## EXTRACTED MATERIAL
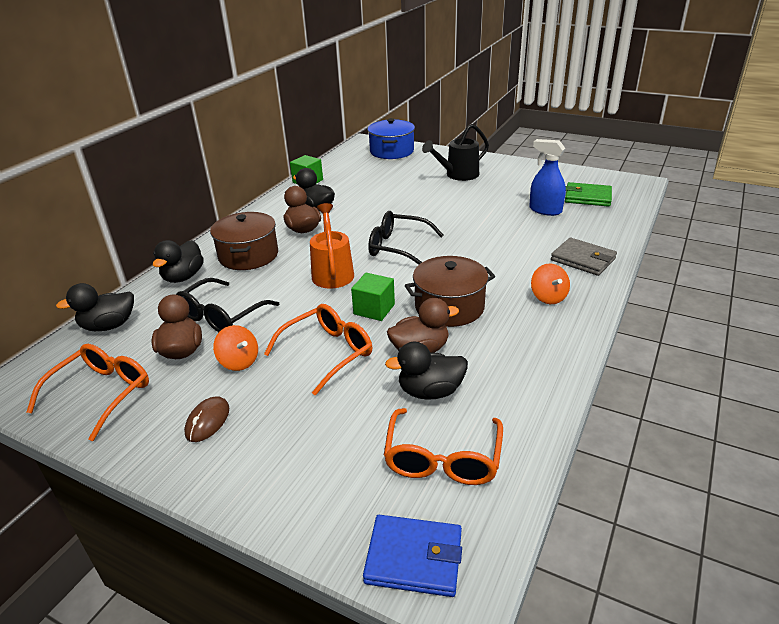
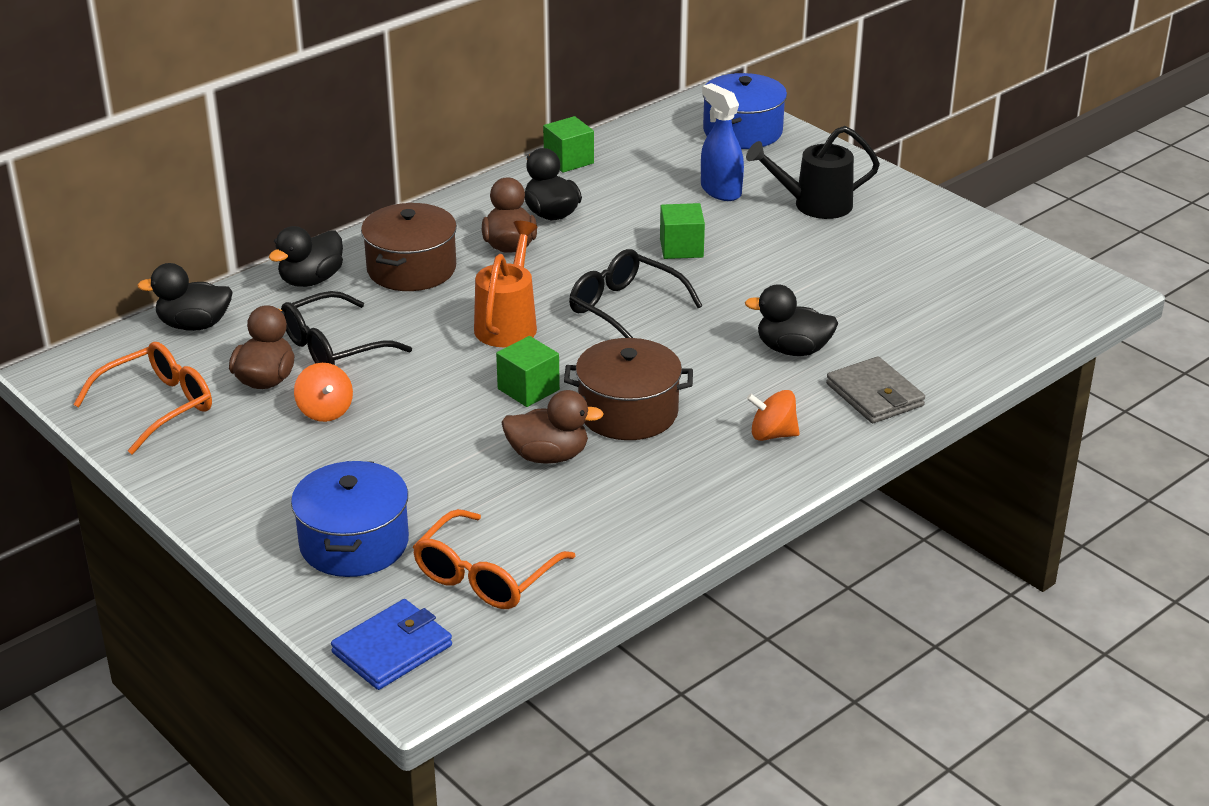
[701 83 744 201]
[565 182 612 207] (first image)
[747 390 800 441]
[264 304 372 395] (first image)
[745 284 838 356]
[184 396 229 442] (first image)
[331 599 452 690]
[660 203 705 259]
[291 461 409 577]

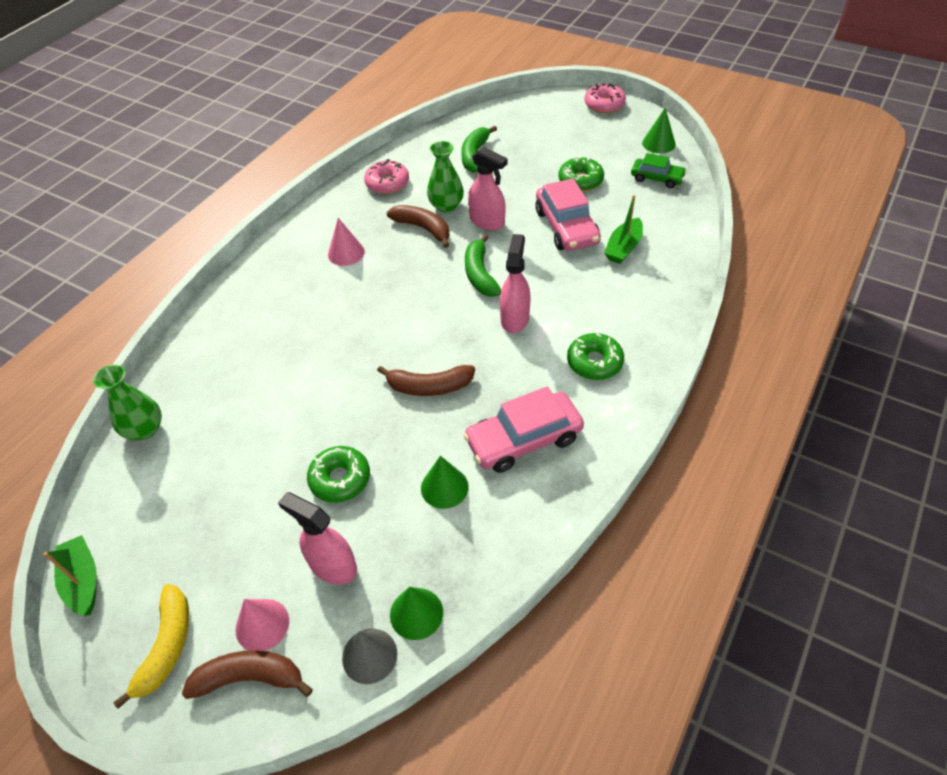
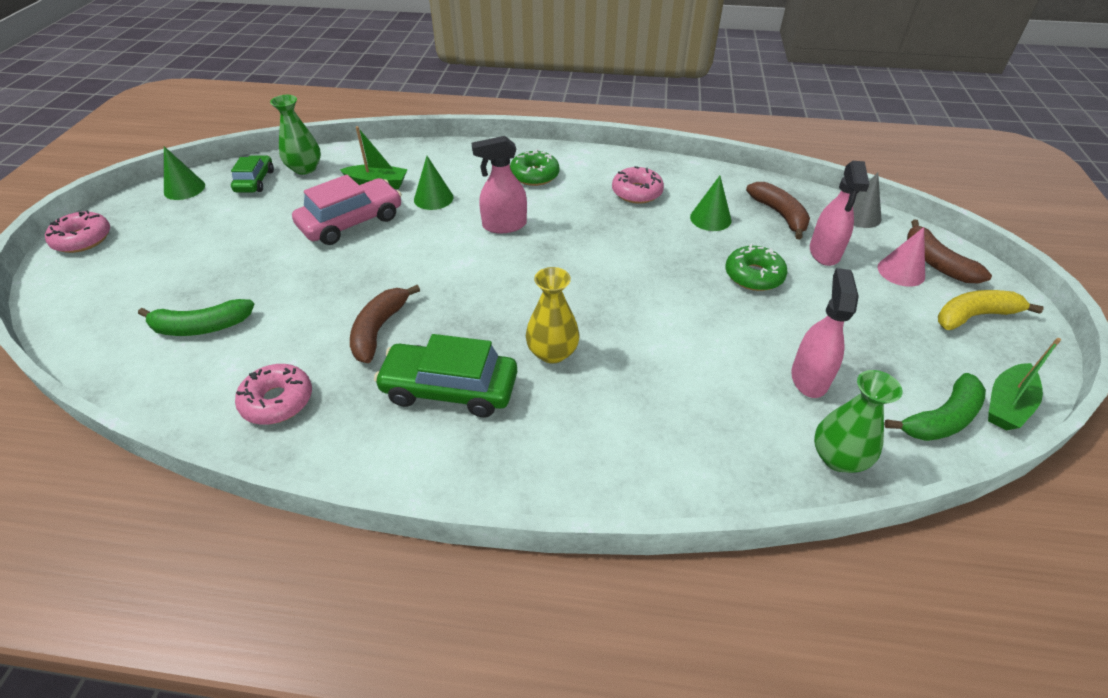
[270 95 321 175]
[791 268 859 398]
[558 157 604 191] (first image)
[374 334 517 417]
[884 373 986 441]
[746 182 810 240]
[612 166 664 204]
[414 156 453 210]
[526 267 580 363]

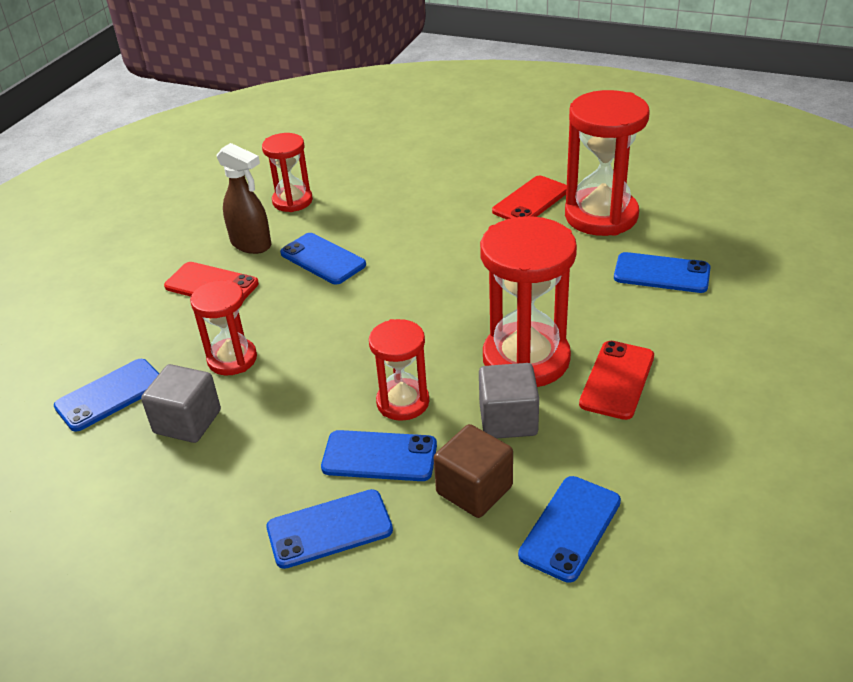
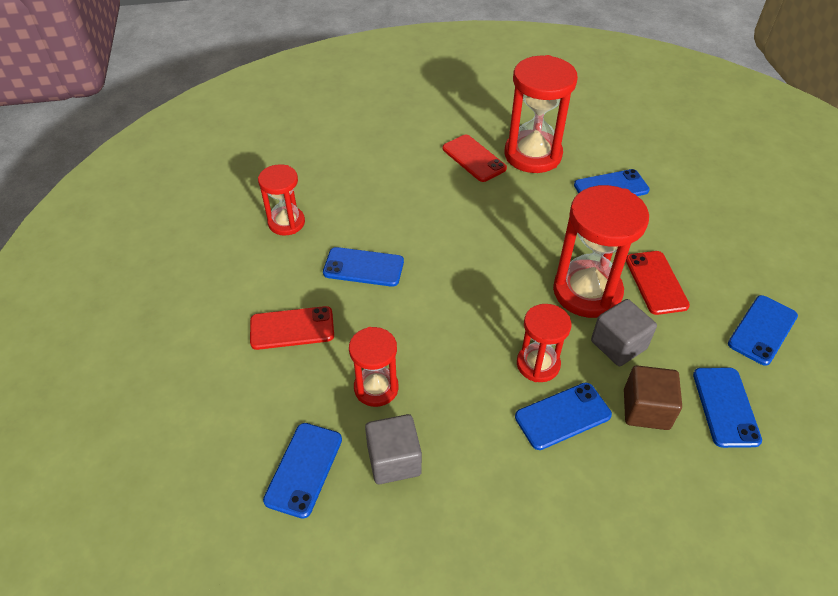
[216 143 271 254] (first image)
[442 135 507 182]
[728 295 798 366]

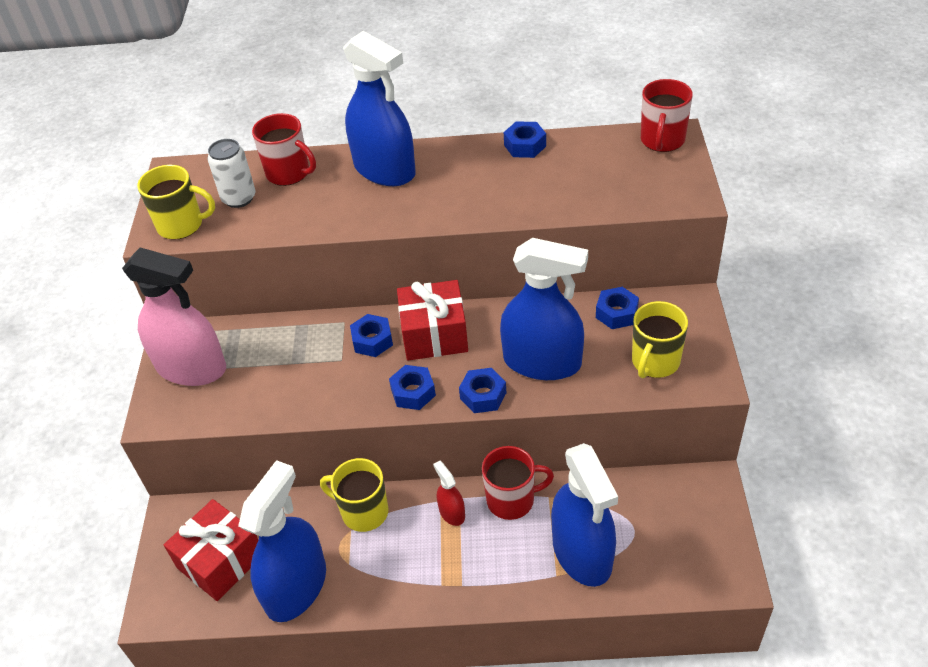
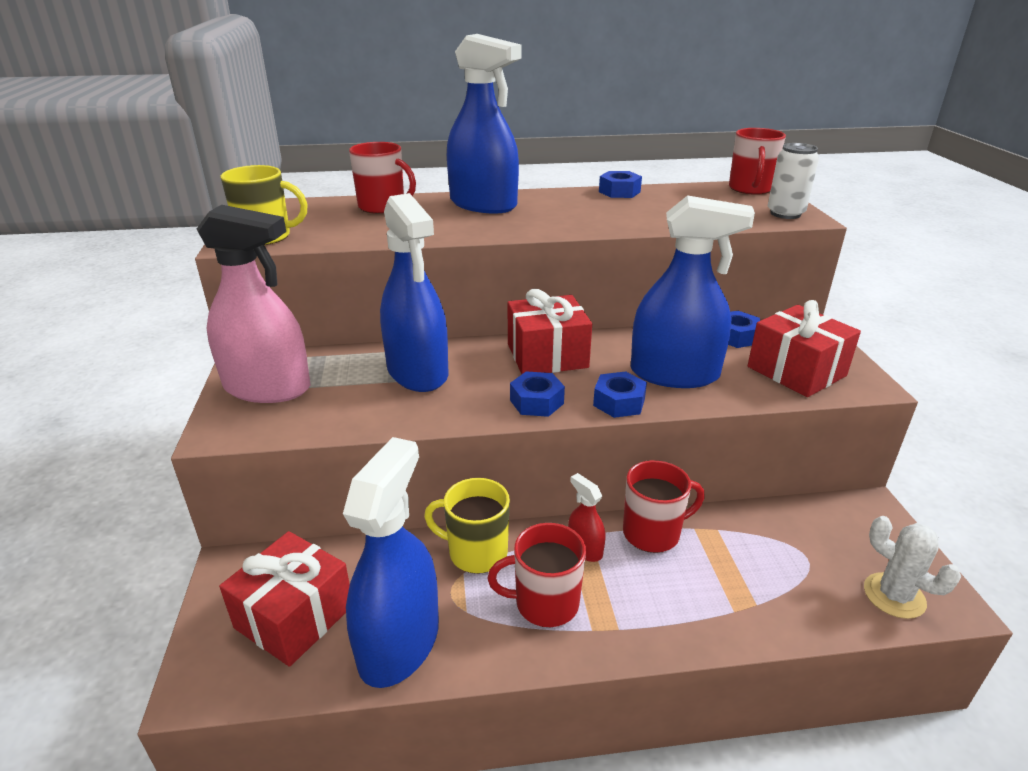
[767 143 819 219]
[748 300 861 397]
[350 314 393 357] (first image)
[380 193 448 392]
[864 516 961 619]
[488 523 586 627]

## TASK DIRECTIONS
From the line that includes "[745 284 838 356]" on down to the last line of the entries above, set down each line exactly, leaving out the pictures.

## EXERCISE OUTPUT
[745 284 838 356]
[184 396 229 442] (first image)
[331 599 452 690]
[660 203 705 259]
[291 461 409 577]

[270 95 321 175]
[791 268 859 398]
[558 157 604 191] (first image)
[374 334 517 417]
[884 373 986 441]
[746 182 810 240]
[612 166 664 204]
[414 156 453 210]
[526 267 580 363]

[216 143 271 254] (first image)
[442 135 507 182]
[728 295 798 366]

[767 143 819 219]
[748 300 861 397]
[350 314 393 357] (first image)
[380 193 448 392]
[864 516 961 619]
[488 523 586 627]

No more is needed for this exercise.